EXERCISE INSTRUCTIONS:
Please reproduce the final stretch of the listing below: the line that contains "moved: pink hammer" and all lines after it, verbatim, with nothing else.

SUPPLIED DATA:
--------------------------------
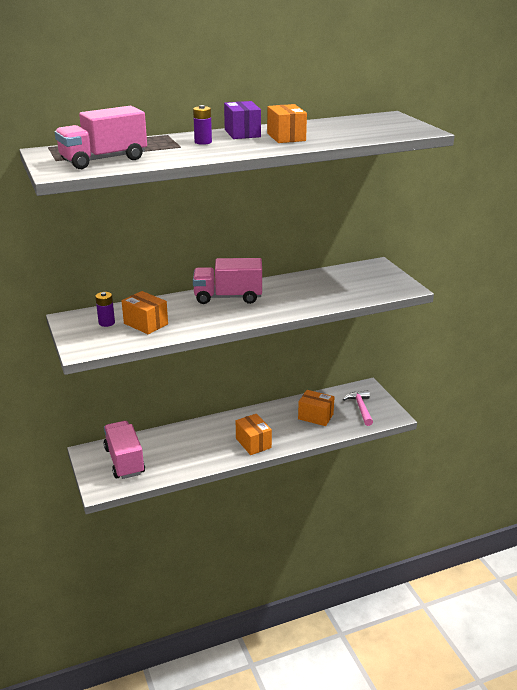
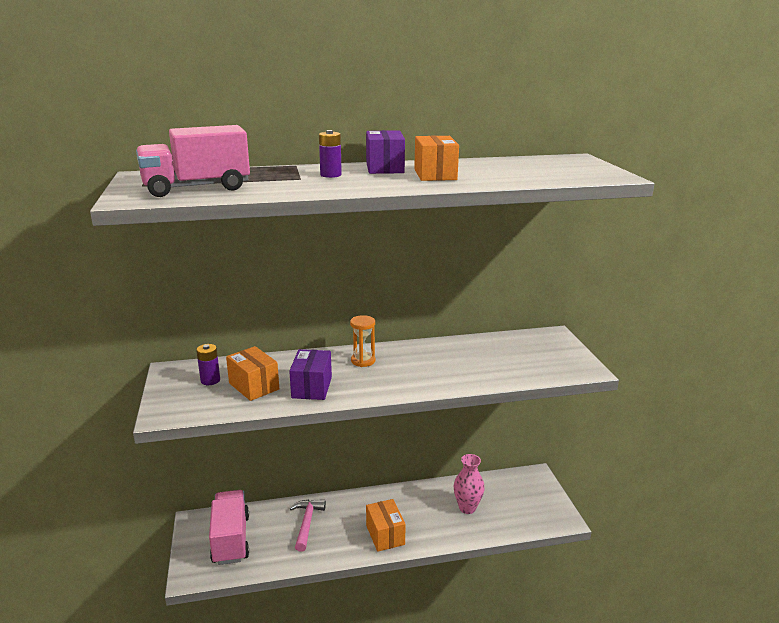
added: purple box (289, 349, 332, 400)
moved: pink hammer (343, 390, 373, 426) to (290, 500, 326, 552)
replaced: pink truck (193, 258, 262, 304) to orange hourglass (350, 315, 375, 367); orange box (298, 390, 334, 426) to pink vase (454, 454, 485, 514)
--------------------------------
EXPECTED ANSWER:
moved: pink hammer (343, 390, 373, 426) to (290, 500, 326, 552)
replaced: pink truck (193, 258, 262, 304) to orange hourglass (350, 315, 375, 367); orange box (298, 390, 334, 426) to pink vase (454, 454, 485, 514)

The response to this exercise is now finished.